### Data listing
****************
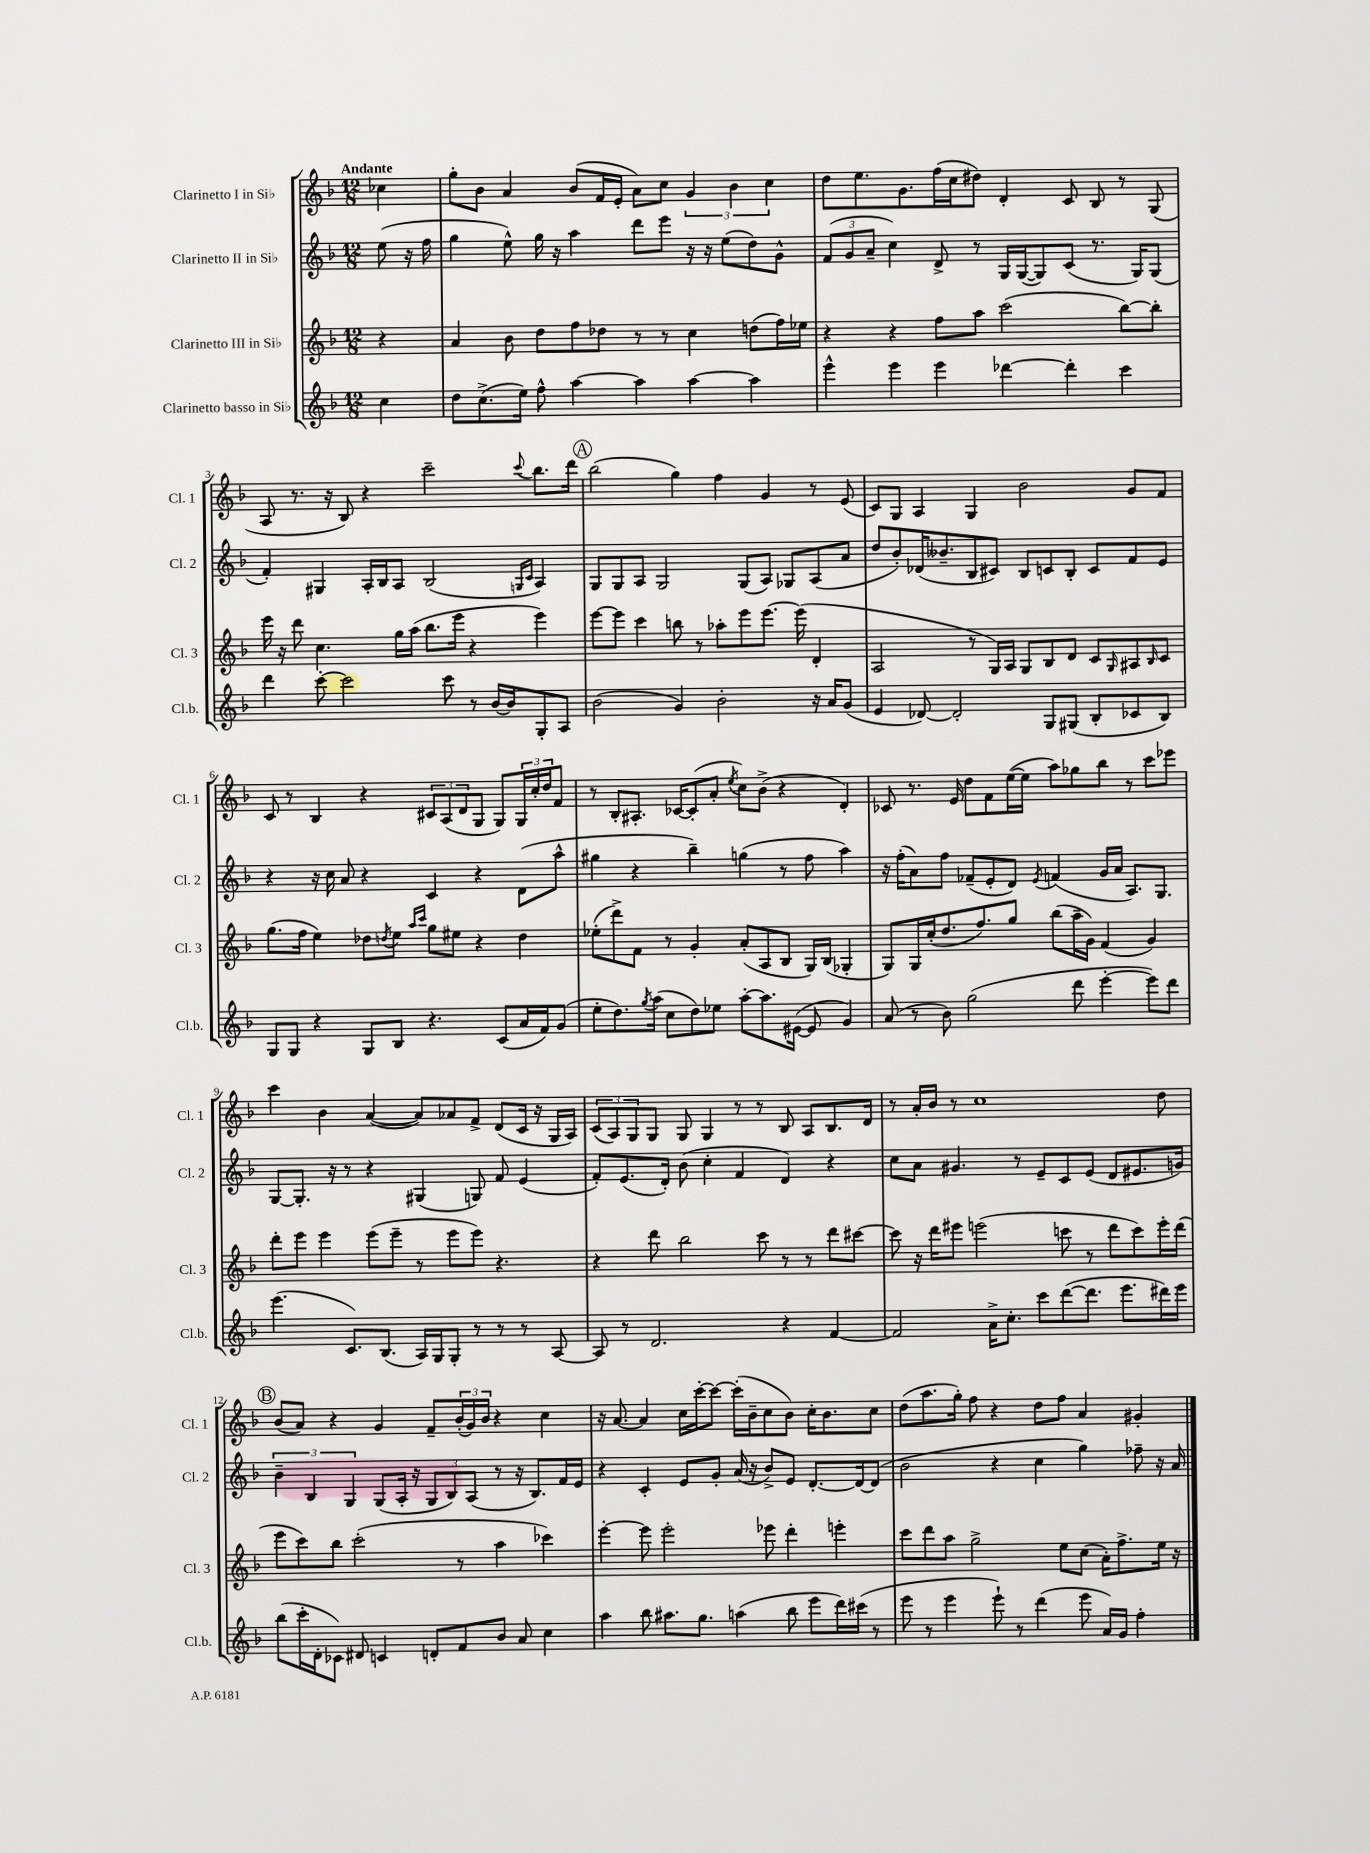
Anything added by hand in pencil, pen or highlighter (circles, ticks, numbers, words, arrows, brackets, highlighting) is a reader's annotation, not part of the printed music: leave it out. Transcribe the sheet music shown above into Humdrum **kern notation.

**kern	**kern	**kern	**kern
*staff4	*staff3	*staff2	*staff1
*clefG2	*clefG2	*clefG2	*clefG2
*k[b-]	*k[b-]	*k[b-]	*k[b-]
*M12/8	*M12/8	*M12/8	*M12/8
4cc	4r	(8ee	4cc-
.	.	16r	.
.	.	16ff	.
=	=	=	=
8dd	4a	4gg	8gg'
(8.cc^	.	.	8b-
.	8b-	8ee^^)	4a
16ee)	.	.	.
8ff^^	8dd	16gg	.
.	.	16r	.
[4aa	8ff	4aa	(8b-
.	8dd-	.	16f
.	.	.	16e'
4aa]	8r	8ddd	8a)
.	8r	8eee	8cc
[4aa	4cc	16r	6g
.	.	16r	.
.	.	(8ee	.
.	.	.	6b-
4aa]	(8dd	8dd)	.
.	.	.	6cc
.	16ff)	8g^^	.
.	16ee-	.	.
=	=	=	=
4eee^^	4r	(12f	8dd
.	.	12g	.
.	.	.	8.ee
.	.	12a~	.
4eee	4r	4cc)	.
.	.	.	8.g
4eee	8ff	8d^	(16ff
.	.	.	16cc
.	8aa	8r	8dd#)
[4ddd-	(2ccc	16G	4d'
.	.	([16G	.
.	.	8G])	.
4ddd-']	.	(8c	8c
.	.	8.r	8B-
4ccc	[8bb-)	.	8r
.	.	16G)	.
.	8bb-']	(8G	(8G
=	=	=	=
4ddd	16eee	4f')	8A
.	16r	.	.
.	8ddd	.	8.r
[8ccc'	4.cc	4G#	.
.	.	.	16r
2ccc]	.	.	8B-)
.	.	16A'	4r
.	.	16B-	.
.	16gg	8A	.
.	(16aa	.	.
.	8.bb-	(2B-	2ccc~
8ccc	.	.	.
.	16eee	.	.
8r	4r	.	.
[16b-	.	.	.
16b-]	.	.	.
.	.	16qqG	.
.	.	16qqc	8qqccc
8G'	4eee)	4A)	8.bb-
8A	.	.	.
.	.	.	16ddd
=	=	=	=
(2b-	[8eee	8G	(2bb-
.	8eee]	8G	.
.	4ccc	8A	.
.	.	2G	.
4g)	8bb	.	4gg)
.	8r	.	.
2b-'	8aa-'	.	4ff
.	8eee	(8G	.
.	[8.eee	8A)	4g
.	.	8G-	.
.	(16eee]	.	.
16r	4d'	(8A	8r
16a	.	.	.
(8g	.	8a	(8e
=	=	=	=
4e	2A	8dd	8c)
.	.	8b-')	8G
[8d-)	.	(16d-	4A
.	.	8.b--~	.
2d-']	.	.	.
.	8r	8B-	4G
.	16G)	8c#)	.
.	16A	.	.
.	8G	8B-	2b-
8G	8B-	8c	.
(8G#	8d	8B-'	.
8B-'	8c	8c	.
.	16qqG	.	.
8c-	8A#	8f	8g
.	16qqB-	.	.
8B-)	8c	8e	8f
=	=	=	=
8G	(8.gg	4r	8c
8G	.	.	8r
.	16ff	.	.
4r	4ee)	16r	4B-
.	.	16cc	.
.	.	8a	.
8G	8dd-	4r	4r
.	8qdd	.	.
8B-	8ee	.	.
.	16qqaa	.	.
.	16qqccc	.	.
4.r	8gg	4c	12c#
.	.	.	(12A
.	8ee#	.	.
.	.	.	12d
.	4r	4r	8G
(8c	.	.	8G)
16a	4dd	(8d	24G
.	.	.	24cc'
16f)	.	.	.
.	.	.	24dd
(8g	.	8aa^^	8f
=	=	=	=
8ee'	(8ee-'	4gg#	8r
8.dd)	8ddd^)	.	8B-'
.	8f	4r	8.A#'
8qgg	.	.	.
(16aa	.	.	.
8cc	8r	.	.
.	.	.	[16c-
8dd)	4g'	4bb-~)	(8c-']
8ee-	.	.	8a'
.	.	.	8qee
[8aa'	(8a'	(4gg	8cc)
8.aa]	8A	.	(8b-^
.	8B-	8r	4r
([16e#	.	.	.
8e#]	16G)	8ff	.
.	(16B-	.	.
4g)	4G-'	4aa)	4d')
=	=	=	=
(8a	8G)	16r	8c-
.	.	(16ff'	.
8r	16G	8a)	8.r
.	(16cc'	.	.
8b-)	8.dd	8ff	.
.	.	.	16e
(2gg	.	(8f-~	8dd
.	8.ff)	.	.
.	.	8e'	8f
.	8gg	8d)	([16ee
.	.	.	16ee]
.	.	8qe	.
.	(8bb-	(4f	8aa)
8ddd	16aa~	.	8gg-
.	16g)	.	.
[4eee'	(4f	16g	8bb-
.	.	16a	.
.	.	8.A)	8r
8eee])	4g)	.	8ccc
.	.	8.G	.
8ddd	.	.	8eee-
=	=	=	=
(4.eee	8ddd'	[8G	4ccc
.	8eee	8.G']	.
.	4eee	.	4b-
.	.	16r	.
8.c)	.	8r	.
.	(8eee	4r	([4a
(8.B-	.	.	.
.	8eee~	.	.
16A)	8r	(4G#	8a])
16G	.	.	.
8G'	8eee	.	8a-
8r	8eee)	8G)	8f^
8r	4.r	8f	(8d
8r	.	(4e	16c
.	.	.	16r
[8A	.	.	16G
.	.	.	16A)
=	=	=	=
8A]	4r	8f')	(12c
.	.	.	12A)
8r	.	(8.e	.
.	.	.	12G
2.d	8ddd	.	8G
.	.	16d')	.
.	2bb-	(8b-	8G
.	.	4cc'	4G
.	.	4f	8r
.	8ccc	.	8r
4r	8r	4d)	8B-
.	8r	.	8A
[4f	8ddd	4r	8.B-
.	[8ccc#	.	.
.	.	.	16d
=	=	=	=
2f]	8ccc#]	8cc	8r
.	16r	8a	16a'
.	16ddd	.	16b-
.	8eee#	4.g#	8r
.	(2eee	.	1cc
16a^	.	.	.
8.cc'	.	.	.
.	.	8r	.
8ccc	.	8e~	.
([8ddd	8ccc	8c	.
8.ddd]	8r	(8e	.
.	8ddd	8d	.
8.eee	.	.	.
.	8ccc)	8.e#	.
16ddd#)	16eee'	.	8dd
16eee	(16ddd	16g)	.
=	=	=	=
(8bb-	8eee	6b-~	(8b-
16ccc'	8ccc)	.	8a)
.	.	6B-	.
16d'	.	.	.
8c-)	8bb-	.	4r
.	.	6G	.
8d#	(2ccc'	.	.
4c	.	(8G	4g
.	.	16A'	.
.	.	16r	.
8d'	.	12G	8f~
.	.	12B-)	.
8f	8r	.	(24b-'
.	.	(12A	24g)
.	.	.	24b-
8b-	4aa	8r	4r
8a	.	16r	.
.	.	8.B-)	.
4cc	4ccc-)	.	4cc
.	.	16f	.
.	.	16e	.
=	=	=	=
4aa	[4eee'	4r	16r
.	.	.	[8.a
8bb-	8eee]	4c'	4a]
8.aa#	2eee'	.	.
.	.	8e	16cc
8.gg	.	.	[16ccc'
.	.	8g'	8ccc_
(4aa	.	(16a	(16ccc']
.	.	16r	16b-~
.	8eee-	8b-^)	8cc
8bb-	4ddd'	8e	8b-)
8eee	.	[8.d'	16cc'
.	.	.	8.b-
16ddd)	4eee'	.	.
(16ccc#	.	16d_	.
8r	.	(8d]	8cc
=	=	=	=
8eee	8ccc	2b-	(8dd
8r	8ddd	.	8.aa
4eee	8aa	.	.
.	.	.	16gg')
.	2gg^	.	8ff
8eee`)	.	4r	4r
8r	.	.	.
(4ddd	.	4cc	8dd
.	8ee	.	8ff
8eee	(8cc	4gg)	4a
16a)	16a')	.	.
16g	8.ff^	.	.
4ff'	.	8ff-~	4g#'
.	16ee	16r	.
.	16r	16a	.
==	==	==	==
*-	*-	*-	*-
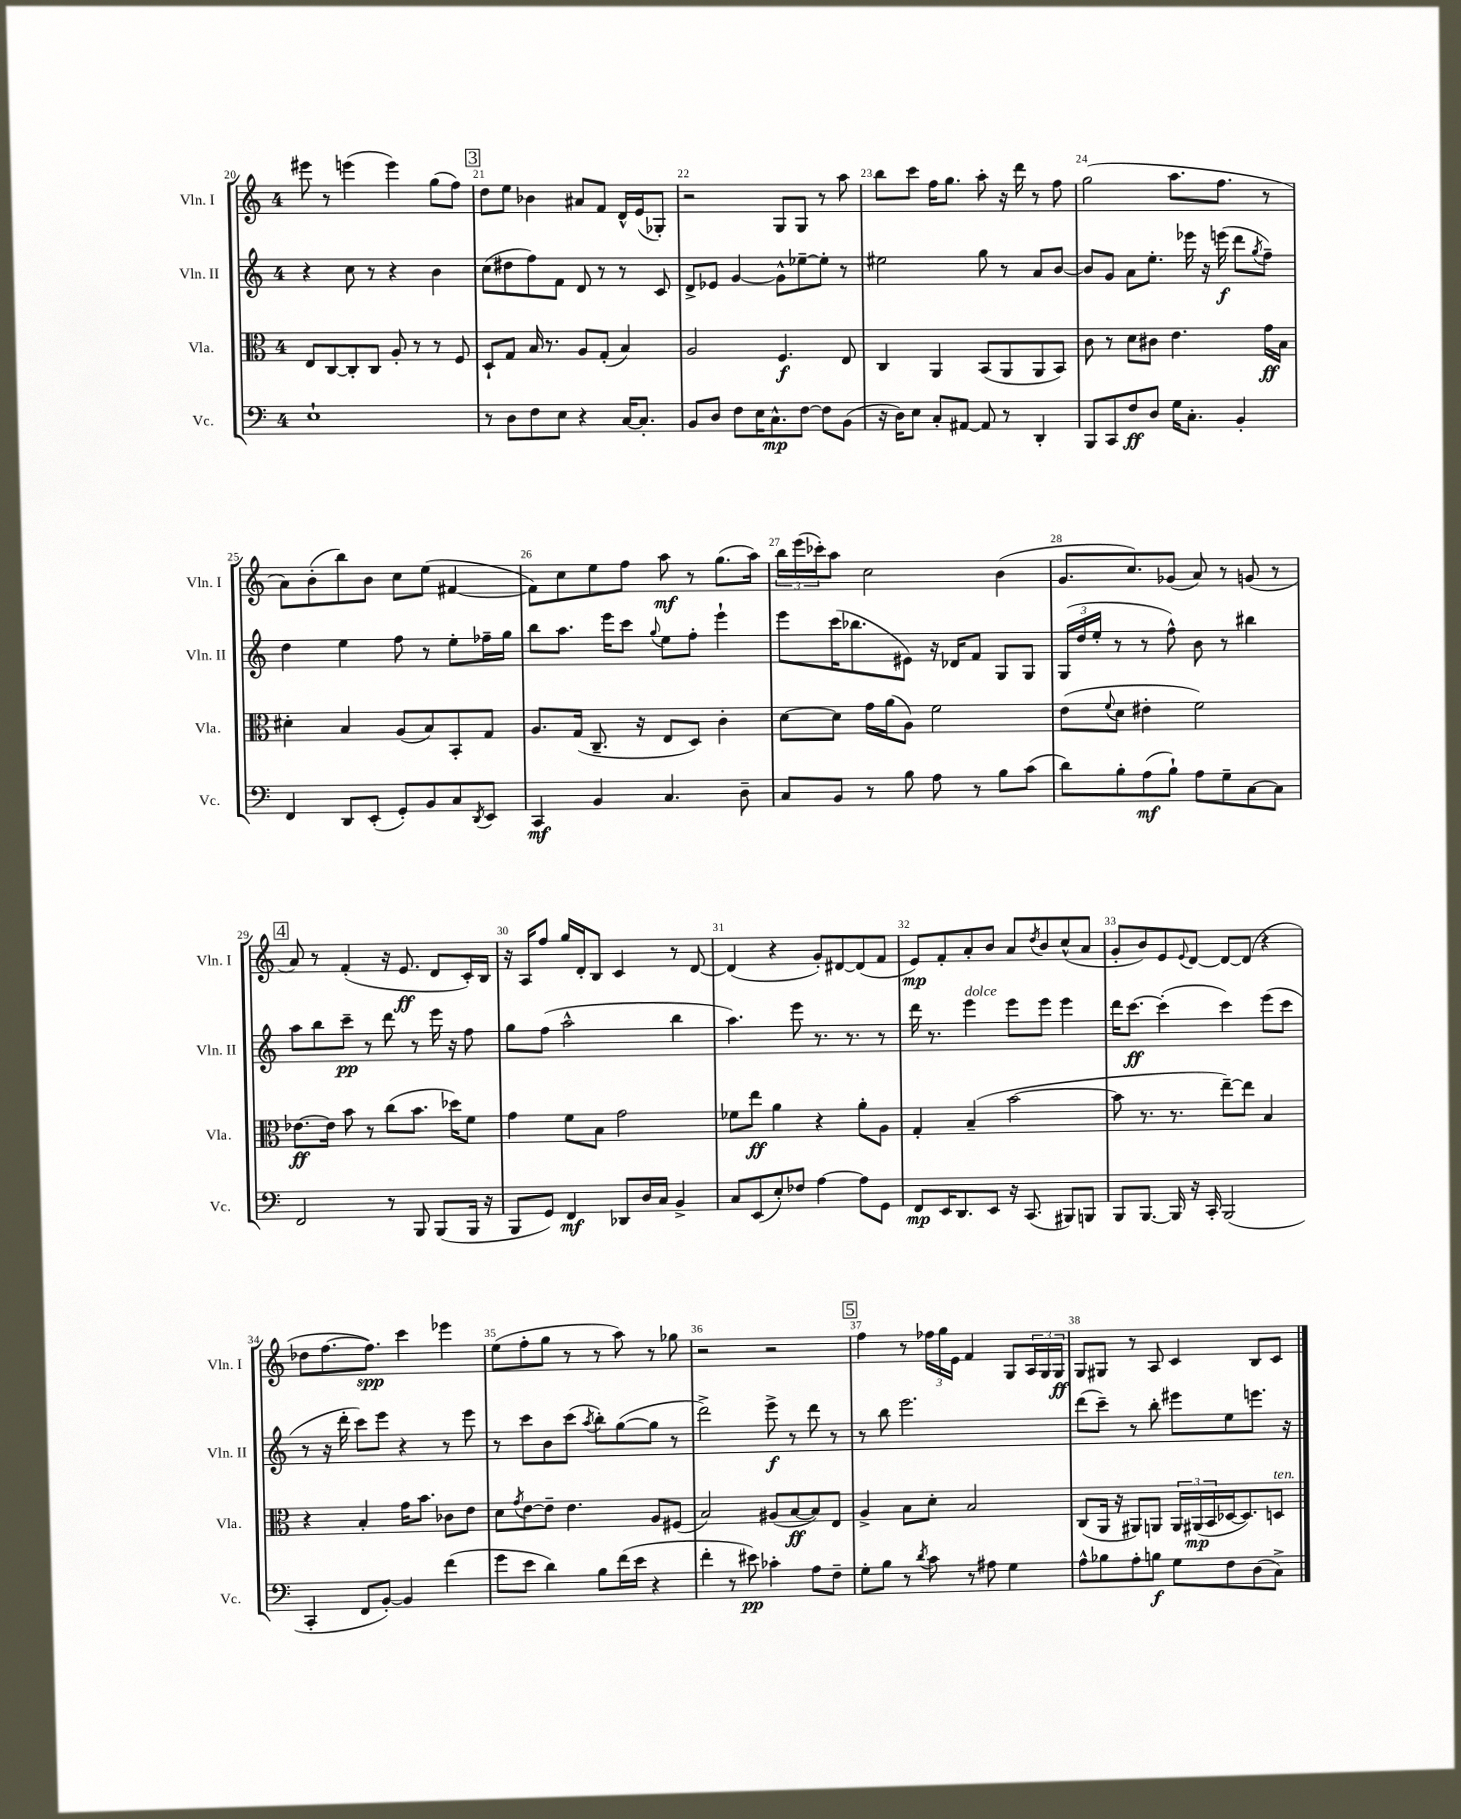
****************
### Short task
Count the lines of the material above that contain the string "kern" and give only that number.

### Written answer
2